◆ **YOUR INSTRUCTIONS**: Return the lines of the data below in which the string "headphones" occurs.

◆ **DATA PROVIDED**:

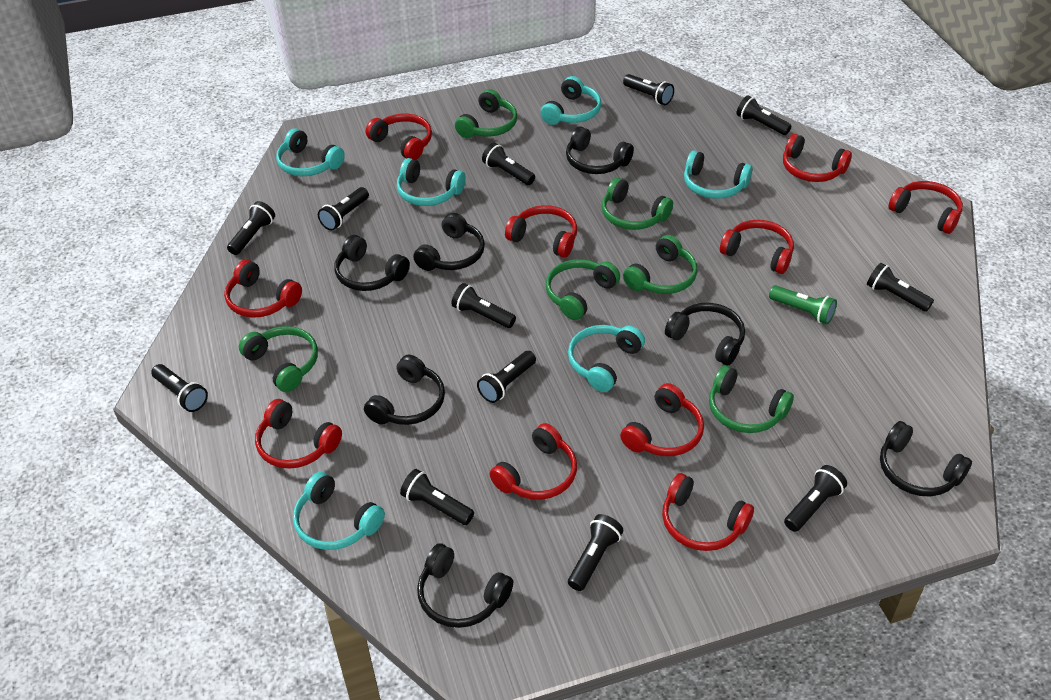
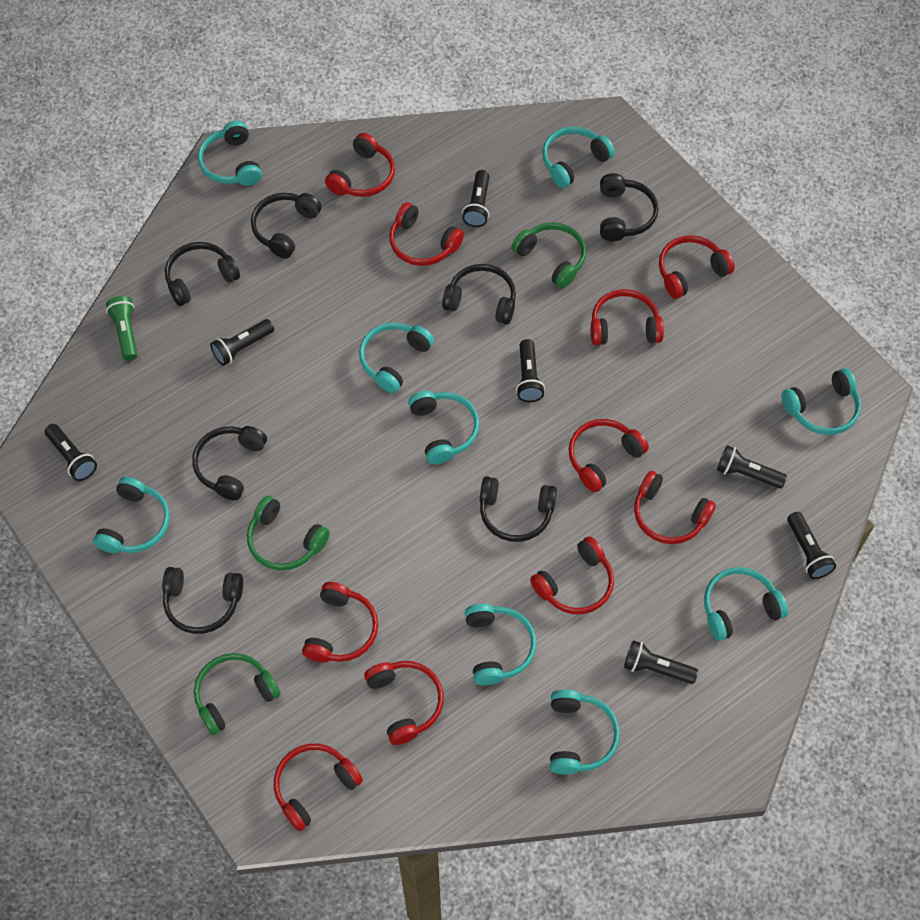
black flashlight: 12 -> 7
green headphones: 6 -> 3
turquoise headphones: 6 -> 9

◆ **PROBLEM SOLUTION**:
green headphones: 6 -> 3
turquoise headphones: 6 -> 9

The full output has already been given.